DATASET SECTION:

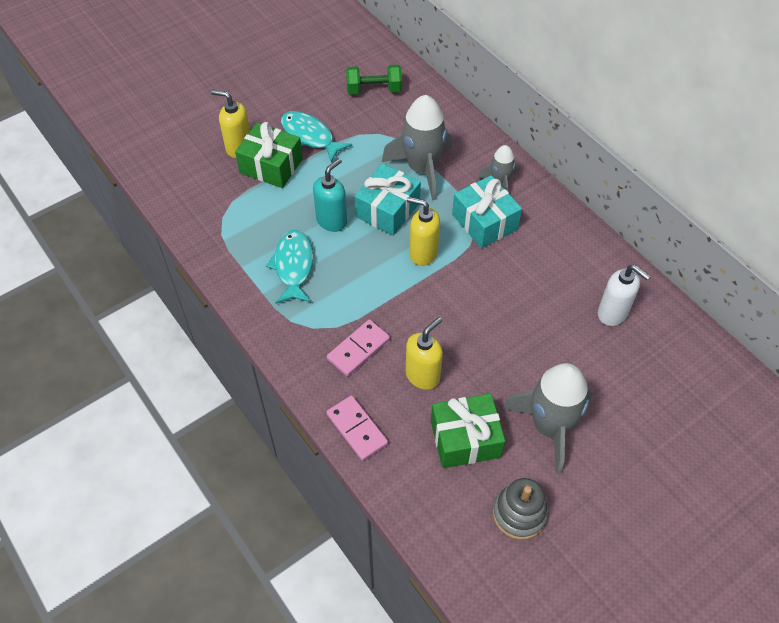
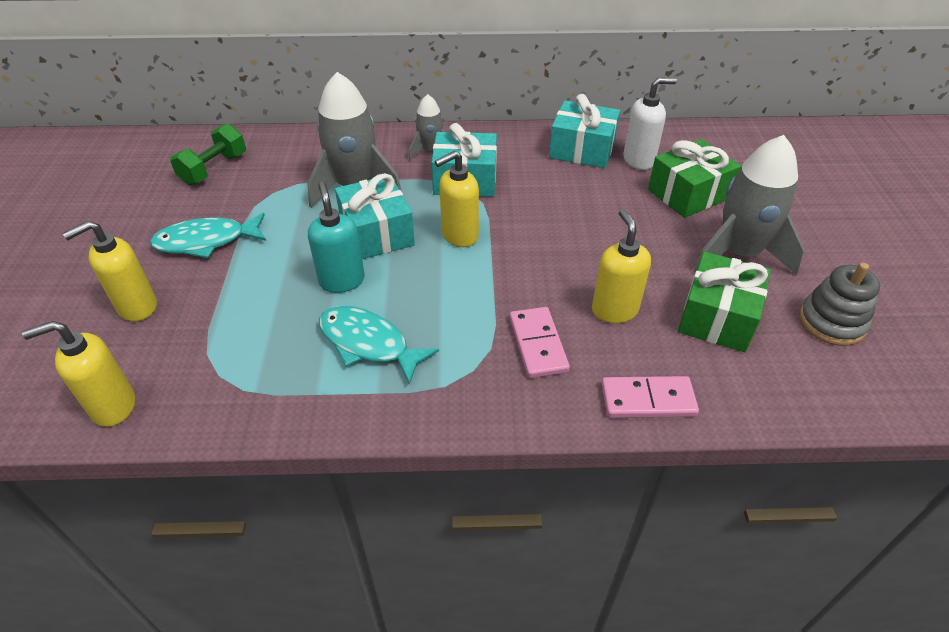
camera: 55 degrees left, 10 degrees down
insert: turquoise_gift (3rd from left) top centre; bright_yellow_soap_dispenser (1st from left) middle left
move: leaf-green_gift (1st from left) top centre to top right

ACTIVITY: Lines containing the string "centre" in the listing: say how many there are, giving only the number.

RESULT OF THE TASK: 2